(DATA RECORDS)

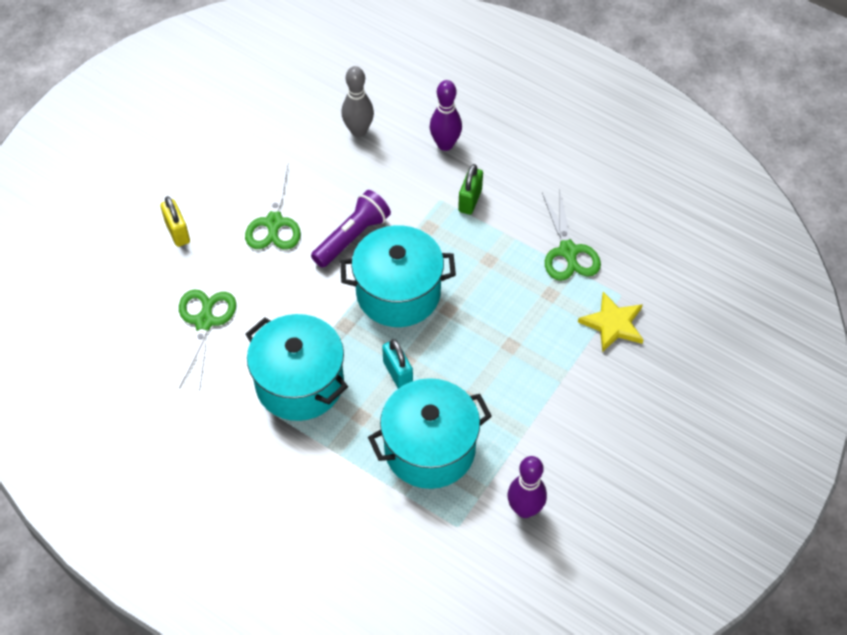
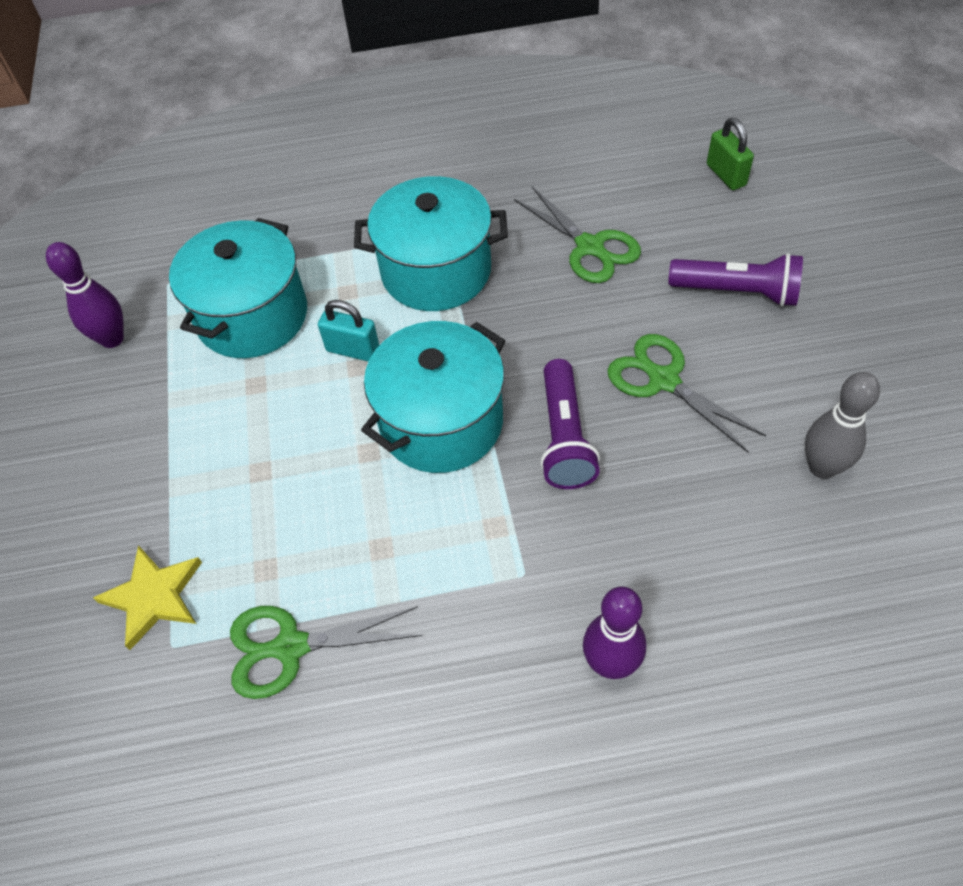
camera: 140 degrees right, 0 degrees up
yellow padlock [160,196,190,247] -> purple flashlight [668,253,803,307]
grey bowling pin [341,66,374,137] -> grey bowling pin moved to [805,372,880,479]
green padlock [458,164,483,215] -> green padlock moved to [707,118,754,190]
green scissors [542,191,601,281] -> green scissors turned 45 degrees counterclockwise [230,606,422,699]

(End DATA RECORDS)
(DATA RECORDS)

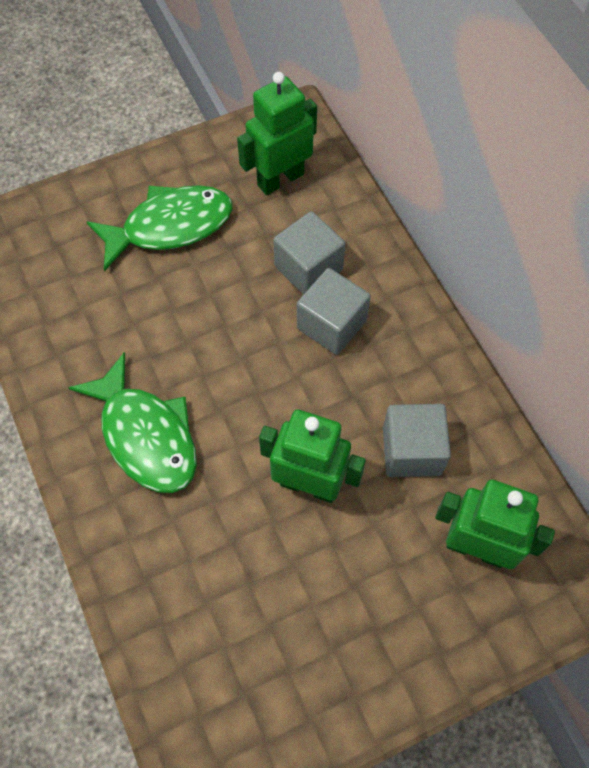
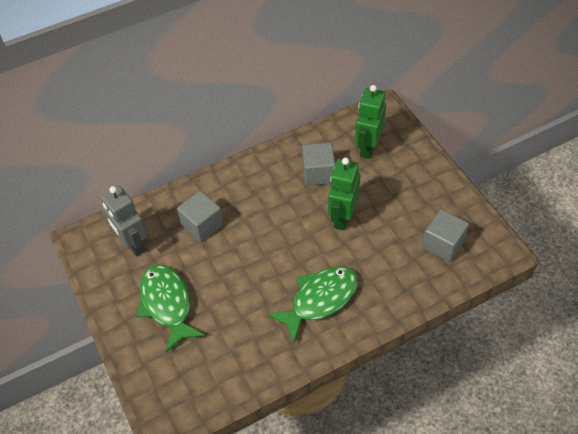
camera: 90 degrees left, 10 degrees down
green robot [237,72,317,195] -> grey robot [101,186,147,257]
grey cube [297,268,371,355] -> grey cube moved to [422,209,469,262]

(End DATA RECORDS)
(DATA RECORDS)

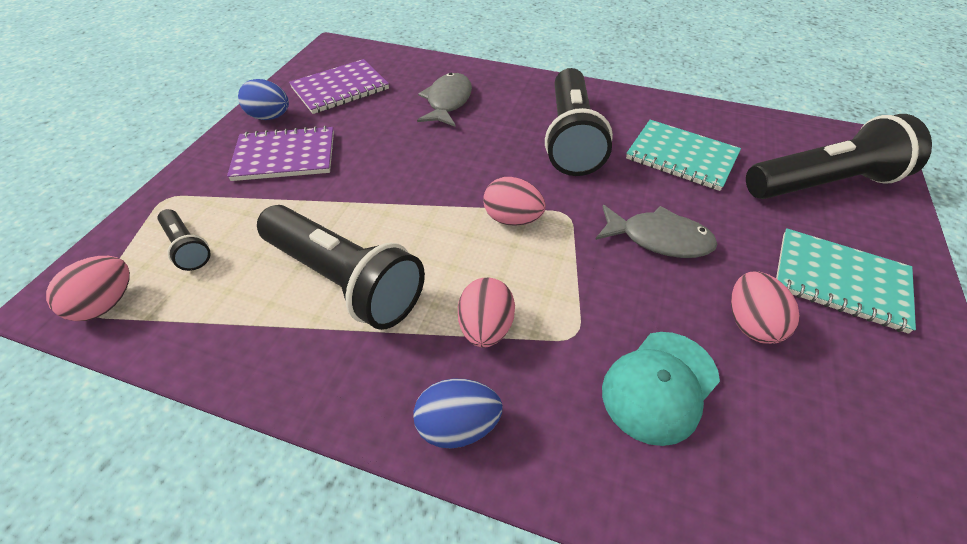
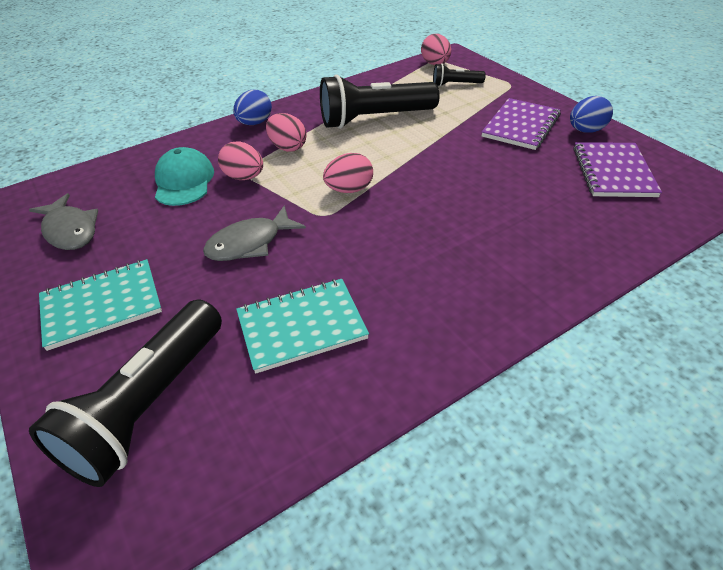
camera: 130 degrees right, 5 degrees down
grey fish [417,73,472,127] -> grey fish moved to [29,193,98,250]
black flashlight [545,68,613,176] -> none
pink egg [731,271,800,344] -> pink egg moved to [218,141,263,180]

(End DATA RECORDS)

■ **WHAT YOU ARE ASKED TO DO**
Look back at the data above. Transcribe exactly the lines starting at the line that contains "camera: 140 degrees right, 0 degrees up" and ending at the line that contains "green scissors [542,191,601,281]".

■ **ANSWER**
camera: 140 degrees right, 0 degrees up
yellow padlock [160,196,190,247] -> purple flashlight [668,253,803,307]
grey bowling pin [341,66,374,137] -> grey bowling pin moved to [805,372,880,479]
green padlock [458,164,483,215] -> green padlock moved to [707,118,754,190]
green scissors [542,191,601,281] -> green scissors turned 45 degrees counterclockwise [230,606,422,699]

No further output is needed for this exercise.